Give back, word for word, the line that contains "turquoise bell: 2 -> 3" and every line that follows it in the data below.

▶ **DATA PROVIDED**
%%

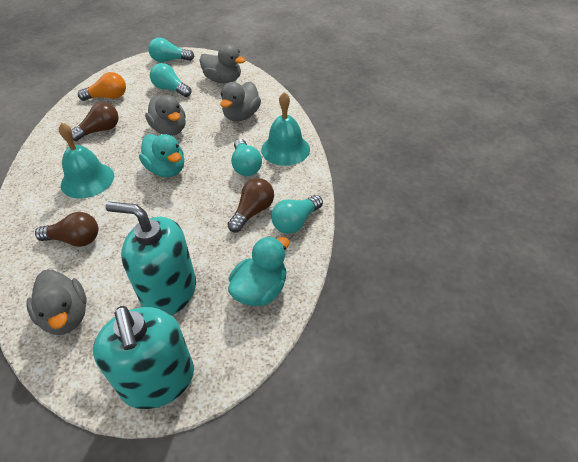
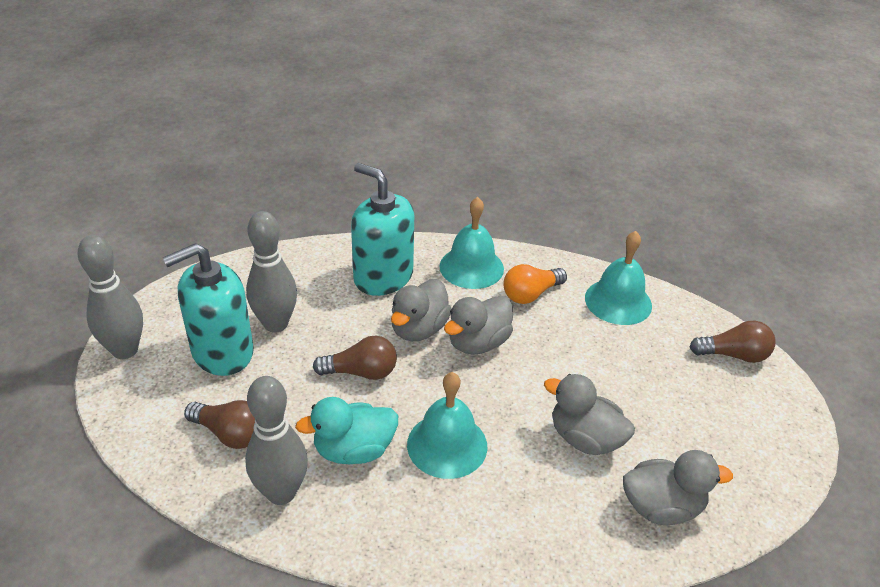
grey bowling pin: 0 -> 3
turquoise bell: 2 -> 3
turquoise duck: 2 -> 1
turquoise light bulb: 4 -> 0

%%

▶ **RESPONSE**
turquoise bell: 2 -> 3
turquoise duck: 2 -> 1
turquoise light bulb: 4 -> 0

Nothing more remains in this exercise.